ASSIGNMENT:
Reproduce the entries in full and exactly. Pictures stay out.

____________________

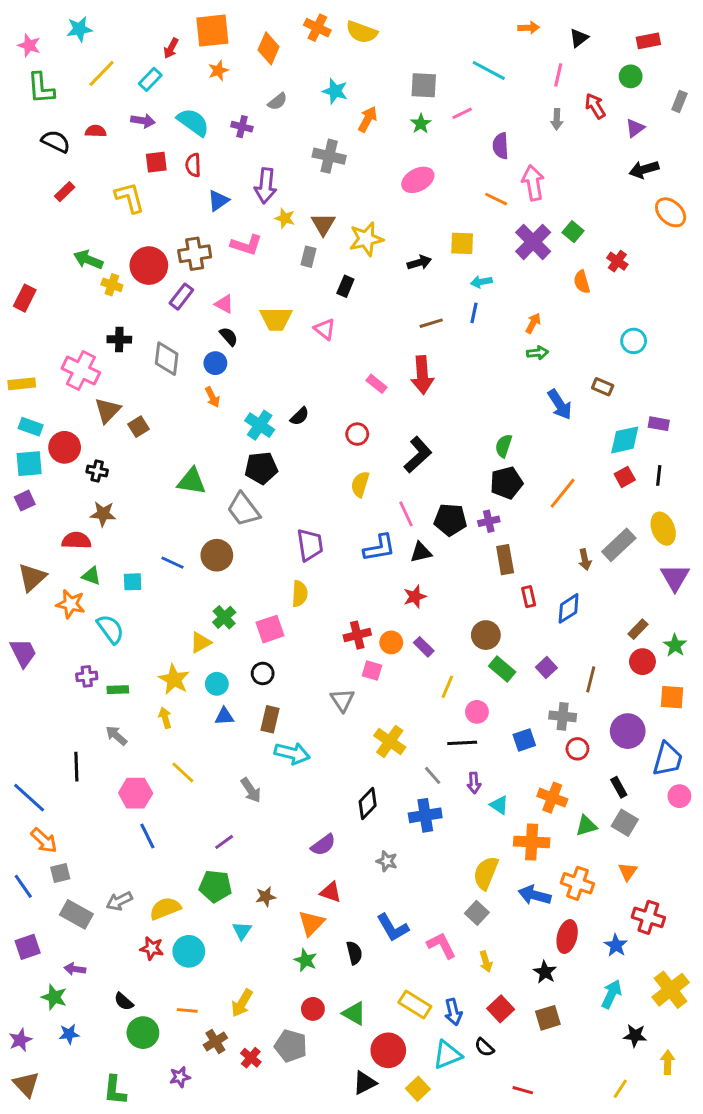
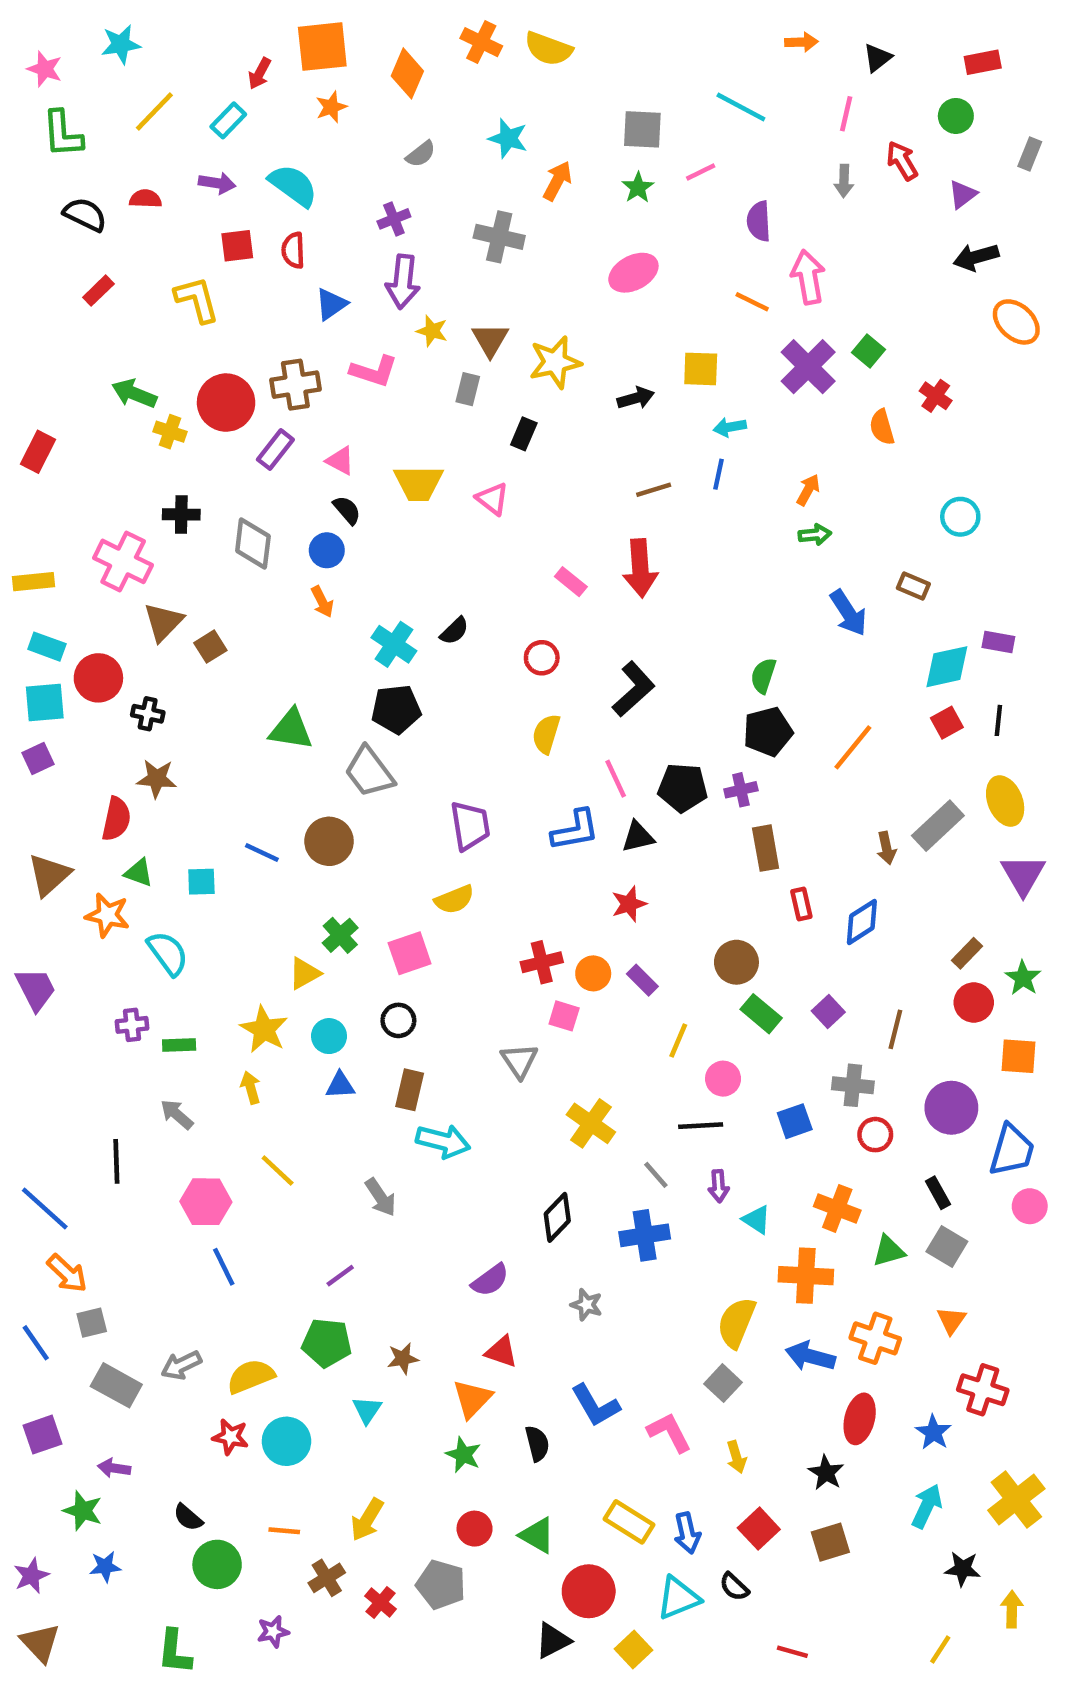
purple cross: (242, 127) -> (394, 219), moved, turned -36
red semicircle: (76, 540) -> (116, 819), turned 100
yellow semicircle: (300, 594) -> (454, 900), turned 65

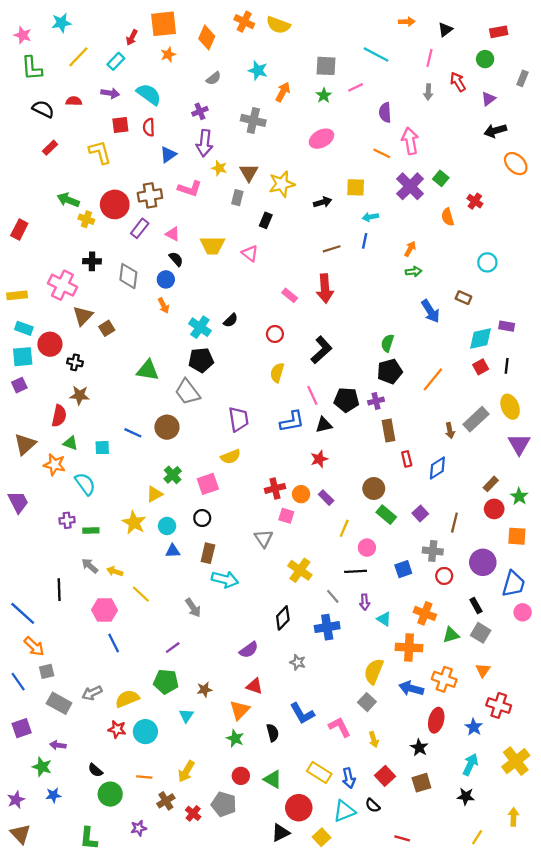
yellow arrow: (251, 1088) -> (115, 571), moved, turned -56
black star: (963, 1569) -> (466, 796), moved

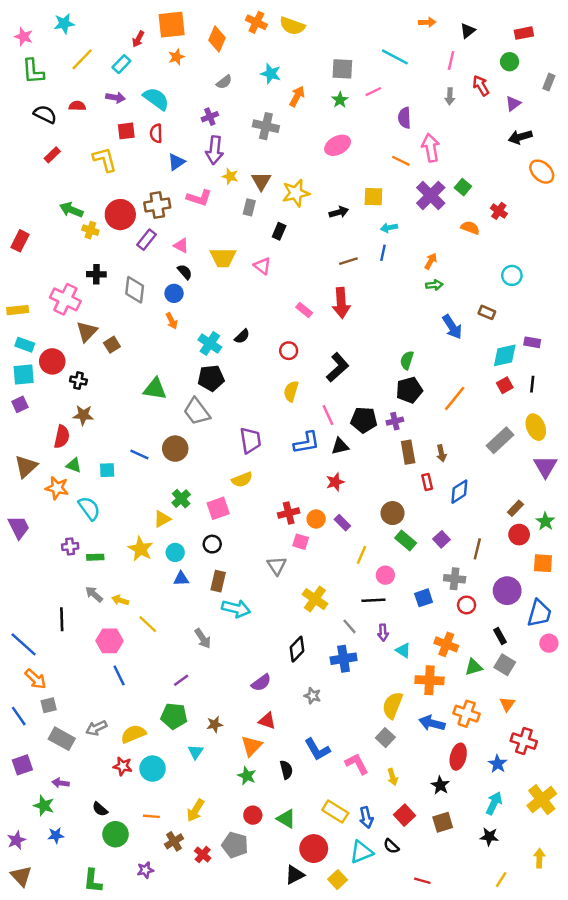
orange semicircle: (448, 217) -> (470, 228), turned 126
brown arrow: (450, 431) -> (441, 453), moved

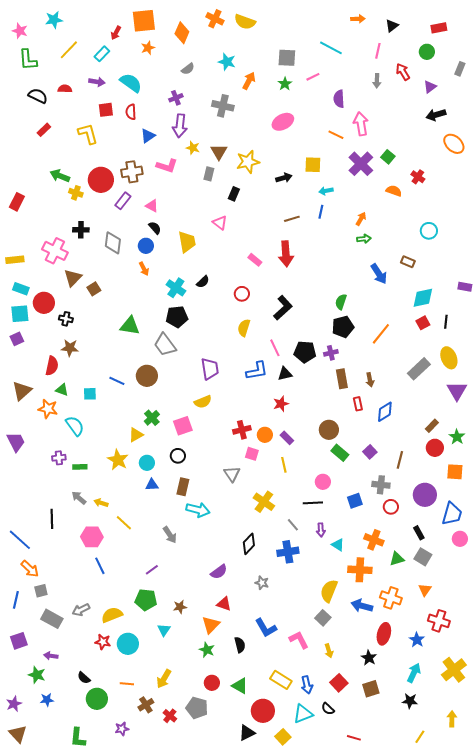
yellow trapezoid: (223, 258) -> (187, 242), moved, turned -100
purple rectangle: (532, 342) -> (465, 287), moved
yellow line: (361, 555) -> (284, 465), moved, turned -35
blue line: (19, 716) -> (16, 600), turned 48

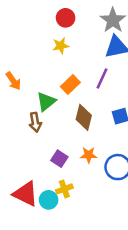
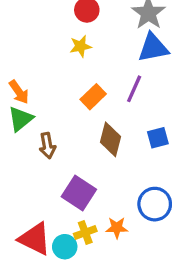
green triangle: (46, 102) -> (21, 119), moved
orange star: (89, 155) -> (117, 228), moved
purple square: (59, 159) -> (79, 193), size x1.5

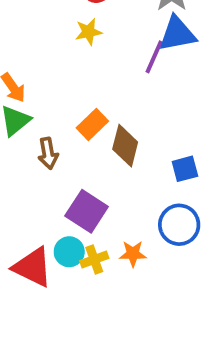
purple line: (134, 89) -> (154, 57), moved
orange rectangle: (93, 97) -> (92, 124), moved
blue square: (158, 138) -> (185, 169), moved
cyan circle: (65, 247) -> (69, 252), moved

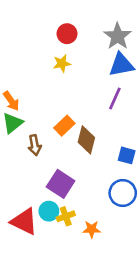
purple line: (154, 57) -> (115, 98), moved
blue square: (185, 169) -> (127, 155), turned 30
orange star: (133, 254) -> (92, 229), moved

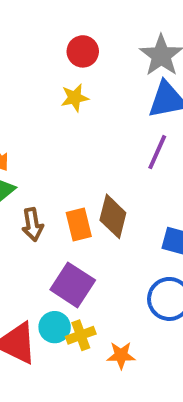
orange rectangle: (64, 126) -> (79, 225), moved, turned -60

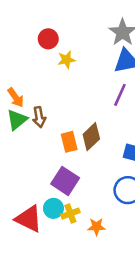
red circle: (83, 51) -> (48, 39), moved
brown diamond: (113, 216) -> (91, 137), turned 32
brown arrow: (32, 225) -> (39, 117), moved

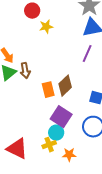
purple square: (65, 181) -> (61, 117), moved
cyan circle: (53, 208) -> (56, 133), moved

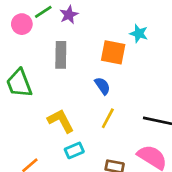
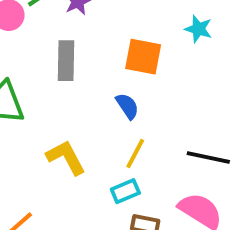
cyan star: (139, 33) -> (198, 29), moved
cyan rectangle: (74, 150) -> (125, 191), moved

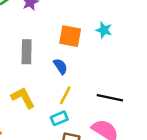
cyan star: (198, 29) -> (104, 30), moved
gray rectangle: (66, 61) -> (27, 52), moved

____________________

WRITTEN RESPONSE:
purple cross: (242, 127) -> (394, 219), moved, turned -36
red semicircle: (76, 540) -> (116, 819), turned 100
yellow semicircle: (300, 594) -> (454, 900), turned 65

yellow arrow: (251, 1088) -> (115, 571), moved, turned -56
black star: (963, 1569) -> (466, 796), moved

orange semicircle: (448, 217) -> (470, 228), turned 126
brown arrow: (450, 431) -> (441, 453), moved

yellow trapezoid: (223, 258) -> (187, 242), moved, turned -100
purple rectangle: (532, 342) -> (465, 287), moved
yellow line: (361, 555) -> (284, 465), moved, turned -35
blue line: (19, 716) -> (16, 600), turned 48

green triangle: (46, 102) -> (21, 119), moved
orange star: (89, 155) -> (117, 228), moved
purple square: (59, 159) -> (79, 193), size x1.5

purple line: (134, 89) -> (154, 57), moved
orange rectangle: (93, 97) -> (92, 124), moved
blue square: (158, 138) -> (185, 169), moved
cyan circle: (65, 247) -> (69, 252), moved

purple line: (154, 57) -> (115, 98), moved
blue square: (185, 169) -> (127, 155), turned 30
orange star: (133, 254) -> (92, 229), moved

orange rectangle: (64, 126) -> (79, 225), moved, turned -60

red circle: (83, 51) -> (48, 39), moved
brown diamond: (113, 216) -> (91, 137), turned 32
brown arrow: (32, 225) -> (39, 117), moved

purple square: (65, 181) -> (61, 117), moved
cyan circle: (53, 208) -> (56, 133), moved

cyan star: (139, 33) -> (198, 29), moved
cyan rectangle: (74, 150) -> (125, 191), moved

cyan star: (198, 29) -> (104, 30), moved
gray rectangle: (66, 61) -> (27, 52), moved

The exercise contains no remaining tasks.